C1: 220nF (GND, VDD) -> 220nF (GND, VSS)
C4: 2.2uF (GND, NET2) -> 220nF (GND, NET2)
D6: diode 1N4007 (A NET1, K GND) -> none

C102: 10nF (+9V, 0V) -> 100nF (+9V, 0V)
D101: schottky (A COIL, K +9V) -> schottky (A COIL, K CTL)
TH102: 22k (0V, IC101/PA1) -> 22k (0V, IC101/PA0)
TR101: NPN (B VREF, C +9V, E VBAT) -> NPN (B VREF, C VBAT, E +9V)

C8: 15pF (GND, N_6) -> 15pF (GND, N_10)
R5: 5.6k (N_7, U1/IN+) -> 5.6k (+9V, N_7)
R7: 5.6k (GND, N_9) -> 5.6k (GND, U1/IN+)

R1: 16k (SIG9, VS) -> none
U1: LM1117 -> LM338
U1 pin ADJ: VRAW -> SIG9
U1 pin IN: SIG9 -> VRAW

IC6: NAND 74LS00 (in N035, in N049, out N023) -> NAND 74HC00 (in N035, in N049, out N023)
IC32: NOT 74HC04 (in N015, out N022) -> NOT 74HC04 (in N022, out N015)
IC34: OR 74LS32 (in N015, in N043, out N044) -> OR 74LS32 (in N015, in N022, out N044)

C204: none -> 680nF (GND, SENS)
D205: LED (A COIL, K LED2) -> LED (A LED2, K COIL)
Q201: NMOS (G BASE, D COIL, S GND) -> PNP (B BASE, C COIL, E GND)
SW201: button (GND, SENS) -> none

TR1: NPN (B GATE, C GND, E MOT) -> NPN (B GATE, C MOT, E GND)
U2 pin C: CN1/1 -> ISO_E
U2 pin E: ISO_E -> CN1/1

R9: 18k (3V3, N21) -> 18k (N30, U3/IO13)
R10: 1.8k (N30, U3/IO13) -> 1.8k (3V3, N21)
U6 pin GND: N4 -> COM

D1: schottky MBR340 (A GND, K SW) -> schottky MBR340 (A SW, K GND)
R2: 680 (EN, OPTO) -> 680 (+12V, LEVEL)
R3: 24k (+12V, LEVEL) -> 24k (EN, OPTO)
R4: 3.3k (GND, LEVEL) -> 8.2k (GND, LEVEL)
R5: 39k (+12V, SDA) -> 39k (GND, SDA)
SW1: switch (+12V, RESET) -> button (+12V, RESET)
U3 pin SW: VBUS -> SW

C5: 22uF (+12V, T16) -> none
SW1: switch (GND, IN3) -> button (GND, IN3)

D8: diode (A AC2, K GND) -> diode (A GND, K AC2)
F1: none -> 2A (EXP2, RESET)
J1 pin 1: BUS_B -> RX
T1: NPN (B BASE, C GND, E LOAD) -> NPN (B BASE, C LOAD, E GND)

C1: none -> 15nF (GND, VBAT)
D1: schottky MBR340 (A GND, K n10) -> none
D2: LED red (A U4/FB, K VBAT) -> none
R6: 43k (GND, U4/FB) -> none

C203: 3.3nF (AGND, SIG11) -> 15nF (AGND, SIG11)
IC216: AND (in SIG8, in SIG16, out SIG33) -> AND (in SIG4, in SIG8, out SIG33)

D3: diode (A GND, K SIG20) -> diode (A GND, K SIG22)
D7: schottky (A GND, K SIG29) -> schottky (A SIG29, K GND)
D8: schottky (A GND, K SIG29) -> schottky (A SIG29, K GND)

> **TASK OBJECTIVE**
An exact restatement of the data above is required.

> **EXERCISE RESULT**
C1: 220nF (GND, VDD) -> 220nF (GND, VSS)
C4: 2.2uF (GND, NET2) -> 220nF (GND, NET2)
D6: diode 1N4007 (A NET1, K GND) -> none

C102: 10nF (+9V, 0V) -> 100nF (+9V, 0V)
D101: schottky (A COIL, K +9V) -> schottky (A COIL, K CTL)
TH102: 22k (0V, IC101/PA1) -> 22k (0V, IC101/PA0)
TR101: NPN (B VREF, C +9V, E VBAT) -> NPN (B VREF, C VBAT, E +9V)

C8: 15pF (GND, N_6) -> 15pF (GND, N_10)
R5: 5.6k (N_7, U1/IN+) -> 5.6k (+9V, N_7)
R7: 5.6k (GND, N_9) -> 5.6k (GND, U1/IN+)

R1: 16k (SIG9, VS) -> none
U1: LM1117 -> LM338
U1 pin ADJ: VRAW -> SIG9
U1 pin IN: SIG9 -> VRAW

IC6: NAND 74LS00 (in N035, in N049, out N023) -> NAND 74HC00 (in N035, in N049, out N023)
IC32: NOT 74HC04 (in N015, out N022) -> NOT 74HC04 (in N022, out N015)
IC34: OR 74LS32 (in N015, in N043, out N044) -> OR 74LS32 (in N015, in N022, out N044)

C204: none -> 680nF (GND, SENS)
D205: LED (A COIL, K LED2) -> LED (A LED2, K COIL)
Q201: NMOS (G BASE, D COIL, S GND) -> PNP (B BASE, C COIL, E GND)
SW201: button (GND, SENS) -> none

TR1: NPN (B GATE, C GND, E MOT) -> NPN (B GATE, C MOT, E GND)
U2 pin C: CN1/1 -> ISO_E
U2 pin E: ISO_E -> CN1/1

R9: 18k (3V3, N21) -> 18k (N30, U3/IO13)
R10: 1.8k (N30, U3/IO13) -> 1.8k (3V3, N21)
U6 pin GND: N4 -> COM

D1: schottky MBR340 (A GND, K SW) -> schottky MBR340 (A SW, K GND)
R2: 680 (EN, OPTO) -> 680 (+12V, LEVEL)
R3: 24k (+12V, LEVEL) -> 24k (EN, OPTO)
R4: 3.3k (GND, LEVEL) -> 8.2k (GND, LEVEL)
R5: 39k (+12V, SDA) -> 39k (GND, SDA)
SW1: switch (+12V, RESET) -> button (+12V, RESET)
U3 pin SW: VBUS -> SW

C5: 22uF (+12V, T16) -> none
SW1: switch (GND, IN3) -> button (GND, IN3)

D8: diode (A AC2, K GND) -> diode (A GND, K AC2)
F1: none -> 2A (EXP2, RESET)
J1 pin 1: BUS_B -> RX
T1: NPN (B BASE, C GND, E LOAD) -> NPN (B BASE, C LOAD, E GND)

C1: none -> 15nF (GND, VBAT)
D1: schottky MBR340 (A GND, K n10) -> none
D2: LED red (A U4/FB, K VBAT) -> none
R6: 43k (GND, U4/FB) -> none

C203: 3.3nF (AGND, SIG11) -> 15nF (AGND, SIG11)
IC216: AND (in SIG8, in SIG16, out SIG33) -> AND (in SIG4, in SIG8, out SIG33)

D3: diode (A GND, K SIG20) -> diode (A GND, K SIG22)
D7: schottky (A GND, K SIG29) -> schottky (A SIG29, K GND)
D8: schottky (A GND, K SIG29) -> schottky (A SIG29, K GND)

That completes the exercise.